**** Data ****

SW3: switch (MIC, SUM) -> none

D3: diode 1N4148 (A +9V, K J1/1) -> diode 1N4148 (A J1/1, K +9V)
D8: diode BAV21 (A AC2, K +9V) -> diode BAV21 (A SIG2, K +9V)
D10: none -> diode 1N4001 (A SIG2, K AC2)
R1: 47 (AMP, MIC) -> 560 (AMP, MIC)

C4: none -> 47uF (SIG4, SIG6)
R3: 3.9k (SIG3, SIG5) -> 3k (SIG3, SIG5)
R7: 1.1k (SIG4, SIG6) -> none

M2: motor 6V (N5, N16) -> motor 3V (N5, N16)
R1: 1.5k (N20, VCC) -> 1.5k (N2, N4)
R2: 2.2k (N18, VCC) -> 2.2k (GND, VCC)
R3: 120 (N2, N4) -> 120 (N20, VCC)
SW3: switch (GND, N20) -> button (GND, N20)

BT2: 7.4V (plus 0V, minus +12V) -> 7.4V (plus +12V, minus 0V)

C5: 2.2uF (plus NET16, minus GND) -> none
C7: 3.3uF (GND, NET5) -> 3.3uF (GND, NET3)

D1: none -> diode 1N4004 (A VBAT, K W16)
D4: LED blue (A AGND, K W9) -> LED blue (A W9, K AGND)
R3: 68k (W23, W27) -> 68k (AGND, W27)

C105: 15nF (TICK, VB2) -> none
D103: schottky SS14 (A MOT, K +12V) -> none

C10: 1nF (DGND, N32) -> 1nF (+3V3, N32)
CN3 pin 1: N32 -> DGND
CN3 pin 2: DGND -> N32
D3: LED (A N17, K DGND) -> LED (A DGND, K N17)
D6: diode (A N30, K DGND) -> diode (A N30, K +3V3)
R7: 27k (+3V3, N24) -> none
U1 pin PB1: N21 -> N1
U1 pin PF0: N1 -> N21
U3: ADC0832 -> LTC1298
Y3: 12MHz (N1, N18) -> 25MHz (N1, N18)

****

Your instructions: Every record needs to be written out again, exactly as it was given.

Response to the exercise:
SW3: switch (MIC, SUM) -> none

D3: diode 1N4148 (A +9V, K J1/1) -> diode 1N4148 (A J1/1, K +9V)
D8: diode BAV21 (A AC2, K +9V) -> diode BAV21 (A SIG2, K +9V)
D10: none -> diode 1N4001 (A SIG2, K AC2)
R1: 47 (AMP, MIC) -> 560 (AMP, MIC)

C4: none -> 47uF (SIG4, SIG6)
R3: 3.9k (SIG3, SIG5) -> 3k (SIG3, SIG5)
R7: 1.1k (SIG4, SIG6) -> none

M2: motor 6V (N5, N16) -> motor 3V (N5, N16)
R1: 1.5k (N20, VCC) -> 1.5k (N2, N4)
R2: 2.2k (N18, VCC) -> 2.2k (GND, VCC)
R3: 120 (N2, N4) -> 120 (N20, VCC)
SW3: switch (GND, N20) -> button (GND, N20)

BT2: 7.4V (plus 0V, minus +12V) -> 7.4V (plus +12V, minus 0V)

C5: 2.2uF (plus NET16, minus GND) -> none
C7: 3.3uF (GND, NET5) -> 3.3uF (GND, NET3)

D1: none -> diode 1N4004 (A VBAT, K W16)
D4: LED blue (A AGND, K W9) -> LED blue (A W9, K AGND)
R3: 68k (W23, W27) -> 68k (AGND, W27)

C105: 15nF (TICK, VB2) -> none
D103: schottky SS14 (A MOT, K +12V) -> none

C10: 1nF (DGND, N32) -> 1nF (+3V3, N32)
CN3 pin 1: N32 -> DGND
CN3 pin 2: DGND -> N32
D3: LED (A N17, K DGND) -> LED (A DGND, K N17)
D6: diode (A N30, K DGND) -> diode (A N30, K +3V3)
R7: 27k (+3V3, N24) -> none
U1 pin PB1: N21 -> N1
U1 pin PF0: N1 -> N21
U3: ADC0832 -> LTC1298
Y3: 12MHz (N1, N18) -> 25MHz (N1, N18)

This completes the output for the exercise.